_WHAT THIS TASK INVOLVES_
Present everything from the start of the entries down to the line containing "No, shiny chrome" as a Markdown table with the columns Row and Line. Number each line and leave out the blank ones.

[Start of RECORDS PROVIDED]

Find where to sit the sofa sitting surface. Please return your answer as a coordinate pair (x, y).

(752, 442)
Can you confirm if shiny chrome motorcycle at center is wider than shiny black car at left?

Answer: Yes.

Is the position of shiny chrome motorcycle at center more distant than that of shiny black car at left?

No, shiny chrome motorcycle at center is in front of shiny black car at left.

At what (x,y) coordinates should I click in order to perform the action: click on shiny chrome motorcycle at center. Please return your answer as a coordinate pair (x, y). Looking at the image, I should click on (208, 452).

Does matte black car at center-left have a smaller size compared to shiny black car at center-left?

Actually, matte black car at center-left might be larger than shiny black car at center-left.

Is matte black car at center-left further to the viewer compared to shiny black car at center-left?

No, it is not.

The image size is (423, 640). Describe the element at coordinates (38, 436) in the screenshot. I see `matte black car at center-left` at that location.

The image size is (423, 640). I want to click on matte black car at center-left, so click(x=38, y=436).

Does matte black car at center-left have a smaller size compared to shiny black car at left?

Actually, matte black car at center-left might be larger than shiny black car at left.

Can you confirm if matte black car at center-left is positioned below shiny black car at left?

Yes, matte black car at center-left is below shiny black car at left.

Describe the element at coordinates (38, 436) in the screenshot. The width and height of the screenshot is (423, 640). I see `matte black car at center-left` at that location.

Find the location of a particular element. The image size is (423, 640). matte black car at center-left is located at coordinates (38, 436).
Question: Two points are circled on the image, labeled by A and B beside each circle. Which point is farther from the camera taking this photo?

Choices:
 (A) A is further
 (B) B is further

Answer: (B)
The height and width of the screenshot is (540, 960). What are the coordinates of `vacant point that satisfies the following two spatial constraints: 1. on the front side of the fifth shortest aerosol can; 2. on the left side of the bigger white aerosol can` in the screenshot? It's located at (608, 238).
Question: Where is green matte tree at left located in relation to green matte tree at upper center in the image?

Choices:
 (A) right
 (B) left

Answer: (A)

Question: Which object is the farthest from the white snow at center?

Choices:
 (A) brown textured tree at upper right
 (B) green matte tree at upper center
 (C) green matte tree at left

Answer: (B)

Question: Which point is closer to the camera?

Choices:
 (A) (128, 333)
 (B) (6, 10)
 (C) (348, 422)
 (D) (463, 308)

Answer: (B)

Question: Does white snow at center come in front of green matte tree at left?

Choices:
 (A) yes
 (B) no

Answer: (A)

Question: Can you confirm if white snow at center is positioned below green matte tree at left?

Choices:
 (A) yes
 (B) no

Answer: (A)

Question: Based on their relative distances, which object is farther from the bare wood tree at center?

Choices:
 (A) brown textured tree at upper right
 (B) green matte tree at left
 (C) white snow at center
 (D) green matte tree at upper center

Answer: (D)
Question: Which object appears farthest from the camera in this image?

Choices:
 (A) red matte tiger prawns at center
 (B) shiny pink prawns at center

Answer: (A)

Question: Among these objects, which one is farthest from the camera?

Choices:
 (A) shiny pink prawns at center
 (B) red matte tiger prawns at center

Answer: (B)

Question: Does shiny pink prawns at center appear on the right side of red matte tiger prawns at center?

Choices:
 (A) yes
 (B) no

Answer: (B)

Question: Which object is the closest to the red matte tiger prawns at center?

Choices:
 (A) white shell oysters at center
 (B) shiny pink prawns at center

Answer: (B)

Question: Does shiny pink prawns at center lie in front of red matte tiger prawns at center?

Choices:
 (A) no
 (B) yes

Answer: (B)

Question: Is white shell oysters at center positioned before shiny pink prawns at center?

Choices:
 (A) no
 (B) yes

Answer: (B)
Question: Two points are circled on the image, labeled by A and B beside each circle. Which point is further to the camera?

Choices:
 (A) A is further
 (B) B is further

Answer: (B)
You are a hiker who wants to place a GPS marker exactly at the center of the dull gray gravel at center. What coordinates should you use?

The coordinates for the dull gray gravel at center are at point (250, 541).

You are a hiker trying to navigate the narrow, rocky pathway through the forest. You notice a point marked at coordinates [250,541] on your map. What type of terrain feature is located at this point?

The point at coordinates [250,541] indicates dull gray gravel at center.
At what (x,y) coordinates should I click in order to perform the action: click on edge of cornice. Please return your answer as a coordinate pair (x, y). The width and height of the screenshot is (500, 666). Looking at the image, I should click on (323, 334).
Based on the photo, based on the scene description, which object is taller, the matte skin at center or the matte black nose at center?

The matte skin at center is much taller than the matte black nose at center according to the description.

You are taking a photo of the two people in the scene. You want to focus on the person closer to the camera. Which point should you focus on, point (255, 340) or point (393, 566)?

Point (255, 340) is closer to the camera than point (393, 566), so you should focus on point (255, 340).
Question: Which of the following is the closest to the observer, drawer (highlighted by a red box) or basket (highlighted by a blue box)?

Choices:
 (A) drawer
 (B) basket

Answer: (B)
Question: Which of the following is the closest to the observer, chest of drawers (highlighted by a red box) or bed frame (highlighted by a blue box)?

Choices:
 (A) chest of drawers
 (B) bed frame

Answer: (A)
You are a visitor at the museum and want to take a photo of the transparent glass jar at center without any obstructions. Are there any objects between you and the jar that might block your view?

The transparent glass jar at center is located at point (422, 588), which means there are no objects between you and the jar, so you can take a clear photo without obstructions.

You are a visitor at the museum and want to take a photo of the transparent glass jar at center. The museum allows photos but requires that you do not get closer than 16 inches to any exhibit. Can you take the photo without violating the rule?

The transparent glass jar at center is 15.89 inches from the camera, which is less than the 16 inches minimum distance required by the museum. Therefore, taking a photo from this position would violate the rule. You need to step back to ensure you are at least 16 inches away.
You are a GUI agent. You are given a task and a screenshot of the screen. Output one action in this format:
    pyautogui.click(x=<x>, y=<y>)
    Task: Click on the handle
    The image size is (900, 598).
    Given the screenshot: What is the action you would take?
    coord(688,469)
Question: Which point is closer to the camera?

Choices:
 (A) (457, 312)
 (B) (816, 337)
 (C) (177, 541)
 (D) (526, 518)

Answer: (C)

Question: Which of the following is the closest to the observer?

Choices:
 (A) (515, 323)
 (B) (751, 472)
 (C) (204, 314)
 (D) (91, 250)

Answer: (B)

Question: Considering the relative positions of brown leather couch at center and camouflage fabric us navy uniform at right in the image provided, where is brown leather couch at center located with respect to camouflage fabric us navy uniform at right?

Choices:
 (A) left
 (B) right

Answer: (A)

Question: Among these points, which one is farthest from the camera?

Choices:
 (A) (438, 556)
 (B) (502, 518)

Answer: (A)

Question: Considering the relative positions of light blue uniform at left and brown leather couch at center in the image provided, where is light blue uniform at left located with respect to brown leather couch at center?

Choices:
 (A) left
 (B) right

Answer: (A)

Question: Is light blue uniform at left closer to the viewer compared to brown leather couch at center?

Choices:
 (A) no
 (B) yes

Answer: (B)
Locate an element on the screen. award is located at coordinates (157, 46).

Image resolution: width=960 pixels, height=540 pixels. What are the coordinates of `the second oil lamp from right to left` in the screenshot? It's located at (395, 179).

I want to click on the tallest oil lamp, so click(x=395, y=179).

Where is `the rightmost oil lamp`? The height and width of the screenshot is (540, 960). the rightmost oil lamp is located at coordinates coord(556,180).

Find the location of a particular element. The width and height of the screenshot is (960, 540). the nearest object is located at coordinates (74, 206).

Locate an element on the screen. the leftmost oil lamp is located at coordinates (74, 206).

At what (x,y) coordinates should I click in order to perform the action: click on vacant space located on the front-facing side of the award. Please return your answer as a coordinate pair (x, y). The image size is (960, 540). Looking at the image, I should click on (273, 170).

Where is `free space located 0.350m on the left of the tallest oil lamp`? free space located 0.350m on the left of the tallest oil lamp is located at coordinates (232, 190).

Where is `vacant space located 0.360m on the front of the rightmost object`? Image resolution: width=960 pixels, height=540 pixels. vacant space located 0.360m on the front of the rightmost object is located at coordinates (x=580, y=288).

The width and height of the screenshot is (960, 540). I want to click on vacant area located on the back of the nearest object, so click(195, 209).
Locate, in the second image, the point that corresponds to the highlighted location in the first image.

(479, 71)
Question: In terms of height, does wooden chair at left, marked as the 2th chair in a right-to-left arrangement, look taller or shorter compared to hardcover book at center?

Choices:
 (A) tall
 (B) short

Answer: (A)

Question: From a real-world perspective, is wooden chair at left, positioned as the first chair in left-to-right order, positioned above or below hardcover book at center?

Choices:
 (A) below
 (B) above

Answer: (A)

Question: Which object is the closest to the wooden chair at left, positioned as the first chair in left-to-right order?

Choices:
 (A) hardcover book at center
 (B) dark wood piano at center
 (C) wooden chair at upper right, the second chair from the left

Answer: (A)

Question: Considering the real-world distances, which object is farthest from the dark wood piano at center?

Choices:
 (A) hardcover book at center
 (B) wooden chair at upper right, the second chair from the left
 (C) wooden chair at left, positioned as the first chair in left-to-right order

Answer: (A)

[End of RECORDS PROVIDED]

_FINAL ANSWER_
| Row | Line |
|---|---|
| 1 | Find where to sit the sofa sitting surface. Please return your answer as a coordinate pair (x, y). |
| 2 | (752, 442) |
| 3 | Can you confirm if shiny chrome motorcycle at center is wider than shiny black car at left? |
| 4 | Answer: Yes. |
| 5 | Is the position of shiny chrome motorcycle at center more distant than that of shiny black car at left? |
| 6 | No, shiny chrome motorcycle at center is in front of shiny black car at left. |